Word for word, repeat the records, leaving every picture behind.

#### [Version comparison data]
══════════
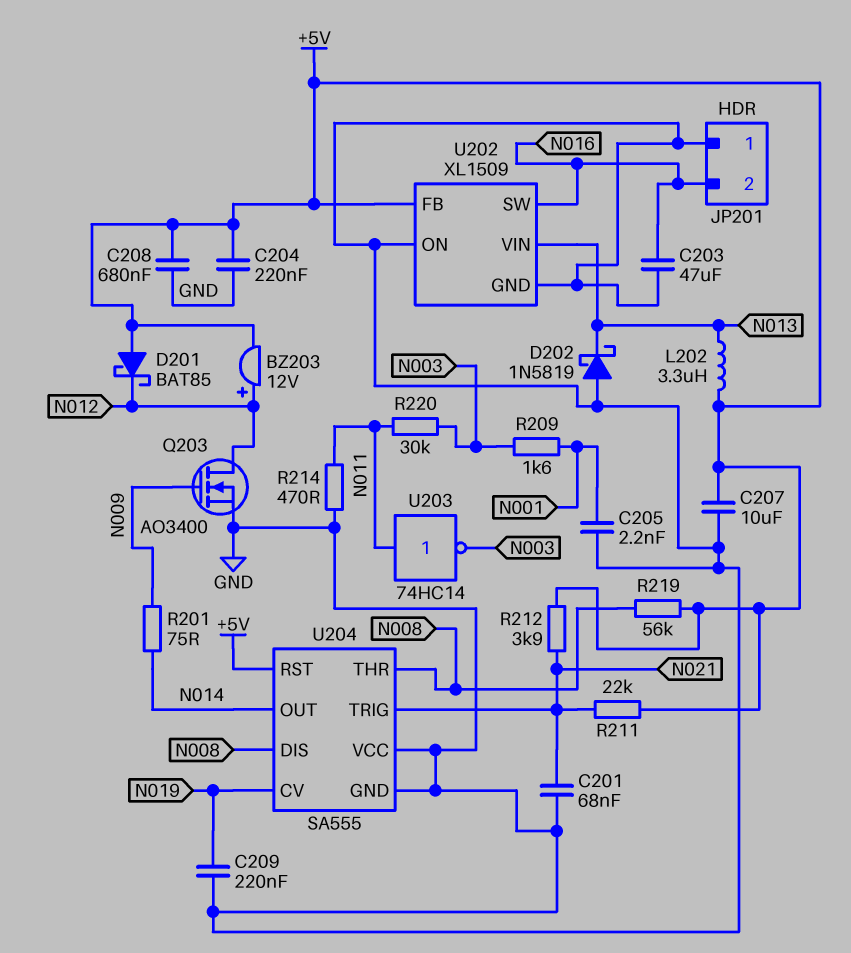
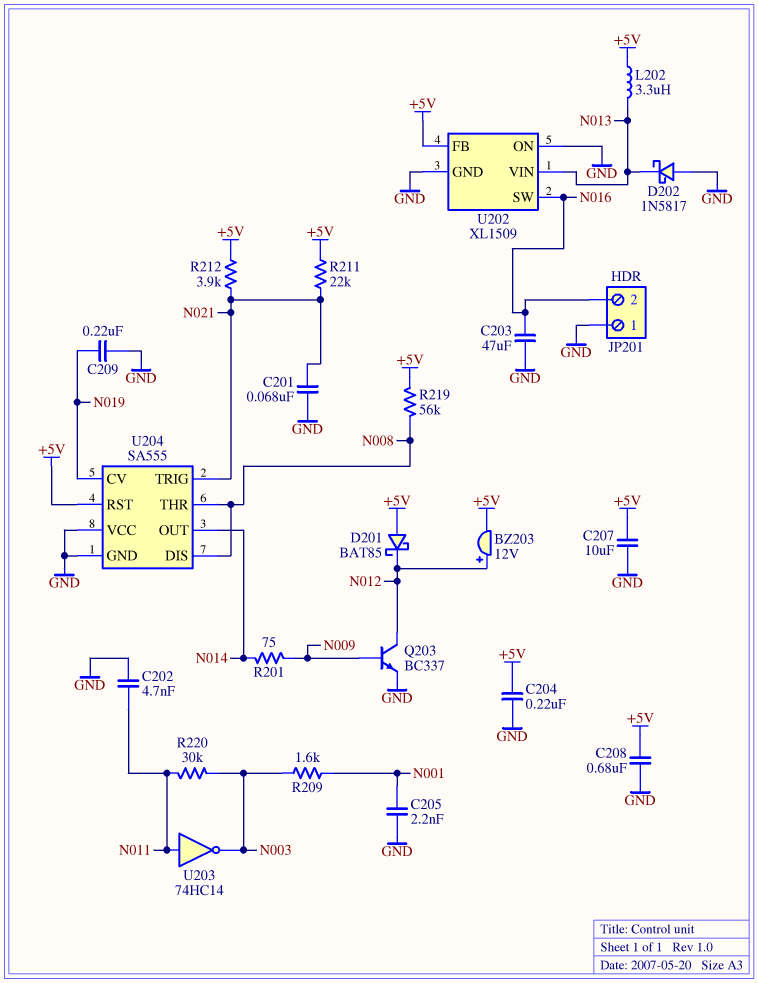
C202: none -> 4.7nF (GND, N011)
D202: schottky 1N5819 (A GND, K N013) -> schottky 1N5817 (A GND, K N013)
Q203: NMOS AO3400 (G N009, D N012, S GND) -> NPN BC337 (B N009, C N012, E GND)
R214: 470 (GND, N011) -> none

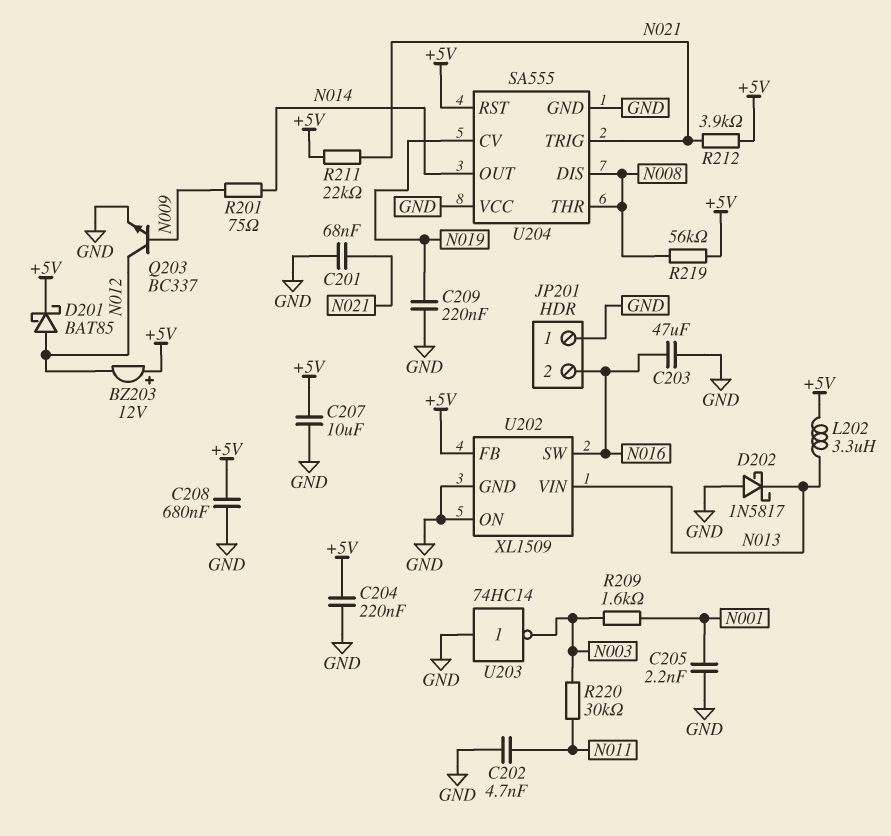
BZ203: buzzer 12V (plus N012, minus +5V) -> buzzer 12V (plus +5V, minus N012)
D201: schottky BAT85 (A +5V, K N012) -> schottky BAT85 (A N012, K +5V)
U203: NOT 74HC14 (in N011, out N003) -> NOT 74HC14 (in GND, out N003)

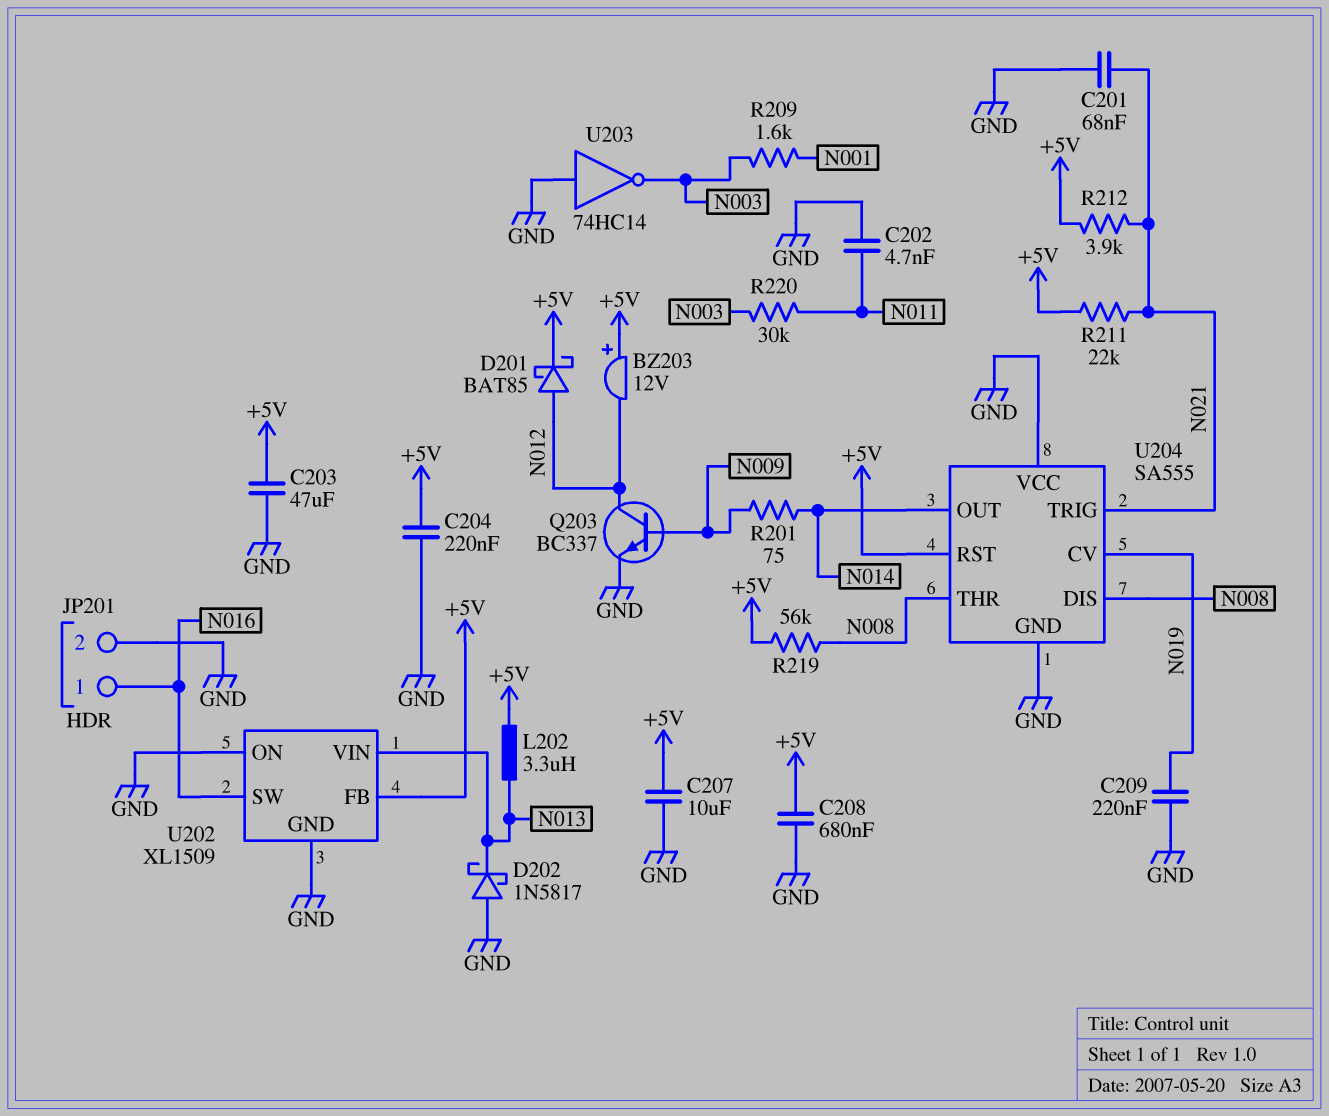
C203: 47uF (GND, N016) -> 47uF (+5V, GND)
C205: 2.2nF (GND, N001) -> none
JP201 pin 1: GND -> N016
JP201 pin 2: N016 -> GND

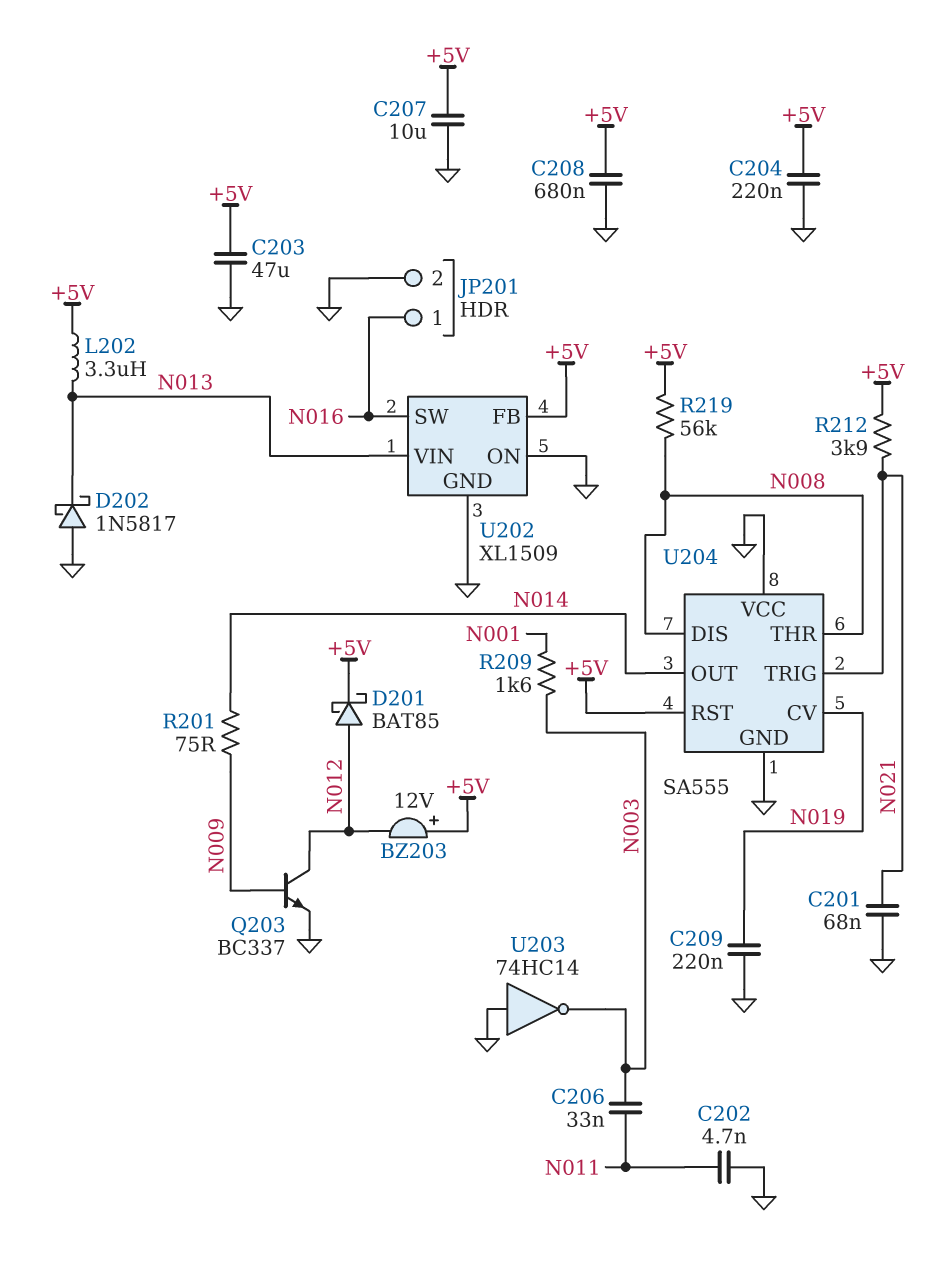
C206: none -> 33nF (N003, N011)
R211: 22k (+5V, N021) -> none
R220: 30k (N003, N011) -> none

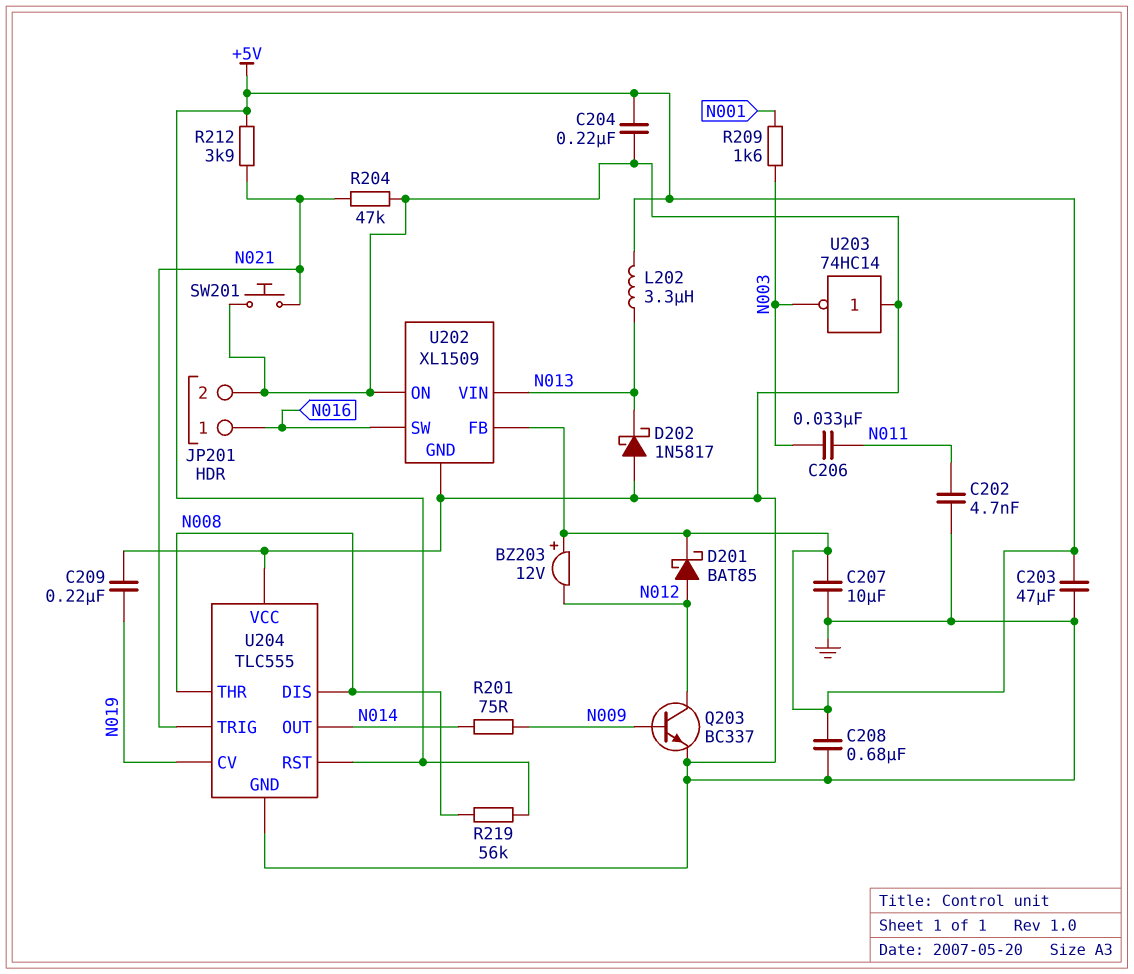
C201: 68nF (GND, N021) -> none
R204: none -> 47k (GND, N021)
SW201: none -> button (GND, N021)
U204: SA555 -> TLC555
══════════
#### [Finished exercise]
C202: none -> 4.7nF (GND, N011)
D202: schottky 1N5819 (A GND, K N013) -> schottky 1N5817 (A GND, K N013)
Q203: NMOS AO3400 (G N009, D N012, S GND) -> NPN BC337 (B N009, C N012, E GND)
R214: 470 (GND, N011) -> none

BZ203: buzzer 12V (plus N012, minus +5V) -> buzzer 12V (plus +5V, minus N012)
D201: schottky BAT85 (A +5V, K N012) -> schottky BAT85 (A N012, K +5V)
U203: NOT 74HC14 (in N011, out N003) -> NOT 74HC14 (in GND, out N003)

C203: 47uF (GND, N016) -> 47uF (+5V, GND)
C205: 2.2nF (GND, N001) -> none
JP201 pin 1: GND -> N016
JP201 pin 2: N016 -> GND

C206: none -> 33nF (N003, N011)
R211: 22k (+5V, N021) -> none
R220: 30k (N003, N011) -> none

C201: 68nF (GND, N021) -> none
R204: none -> 47k (GND, N021)
SW201: none -> button (GND, N021)
U204: SA555 -> TLC555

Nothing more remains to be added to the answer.